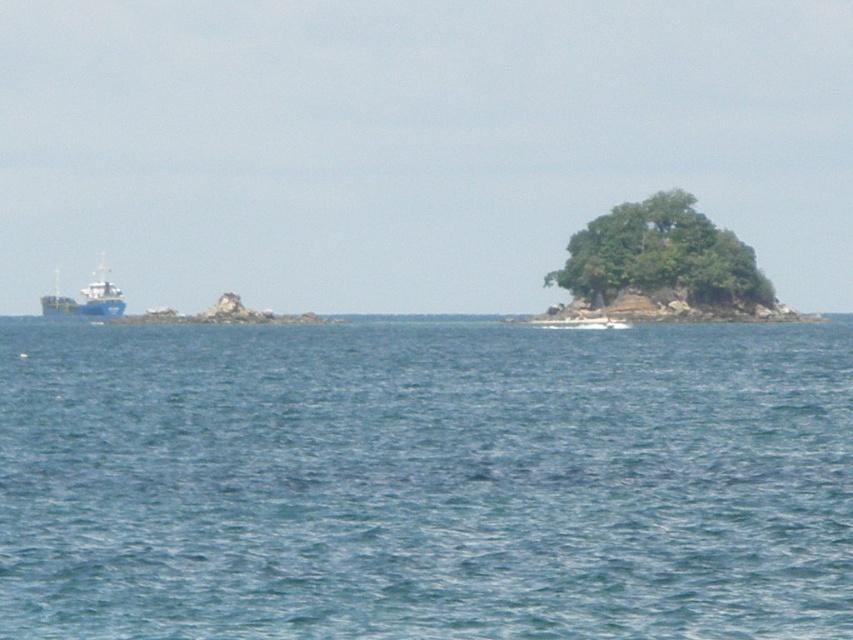
Question: Considering the relative positions of blue water at center and blue matte boat at left in the image provided, where is blue water at center located with respect to blue matte boat at left?

Choices:
 (A) left
 (B) right

Answer: (B)

Question: Considering the relative positions of blue water at center and green leafy island at center in the image provided, where is blue water at center located with respect to green leafy island at center?

Choices:
 (A) right
 (B) left

Answer: (B)

Question: Which point is closer to the camera taking this photo?

Choices:
 (A) 309,592
 (B) 660,218

Answer: (A)

Question: Based on their relative distances, which object is farther from the blue water at center?

Choices:
 (A) green leafy island at center
 (B) blue matte boat at left

Answer: (B)

Question: Estimate the real-world distances between objects in this image. Which object is farther from the green leafy island at center?

Choices:
 (A) blue matte boat at left
 (B) blue water at center

Answer: (A)

Question: Is green leafy island at center positioned at the back of blue matte boat at left?

Choices:
 (A) yes
 (B) no

Answer: (B)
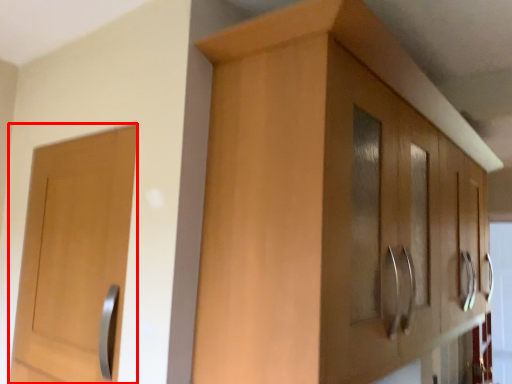
Question: In this image, where is door (annotated by the red box) located relative to cabinetry?

Choices:
 (A) left
 (B) right

Answer: (A)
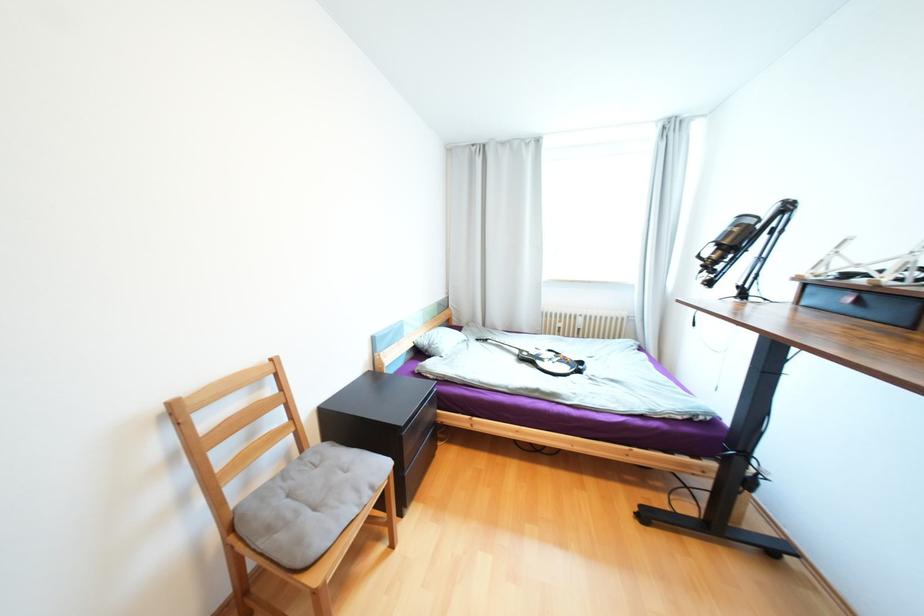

□ □ □

THE TASK -
Copy all of the data above word for word, but leave out the pictures.

REPLY -
Question: Considering the relative positions of blue water at center and blue matte boat at left in the image provided, where is blue water at center located with respect to blue matte boat at left?

Choices:
 (A) left
 (B) right

Answer: (B)

Question: Considering the relative positions of blue water at center and green leafy island at center in the image provided, where is blue water at center located with respect to green leafy island at center?

Choices:
 (A) right
 (B) left

Answer: (B)

Question: Which point is closer to the camera taking this photo?

Choices:
 (A) 309,592
 (B) 660,218

Answer: (A)

Question: Based on their relative distances, which object is farther from the blue water at center?

Choices:
 (A) green leafy island at center
 (B) blue matte boat at left

Answer: (B)

Question: Estimate the real-world distances between objects in this image. Which object is farther from the green leafy island at center?

Choices:
 (A) blue matte boat at left
 (B) blue water at center

Answer: (A)

Question: Is green leafy island at center positioned at the back of blue matte boat at left?

Choices:
 (A) yes
 (B) no

Answer: (B)
Question: In this image, where is door (annotated by the red box) located relative to cabinetry?

Choices:
 (A) left
 (B) right

Answer: (A)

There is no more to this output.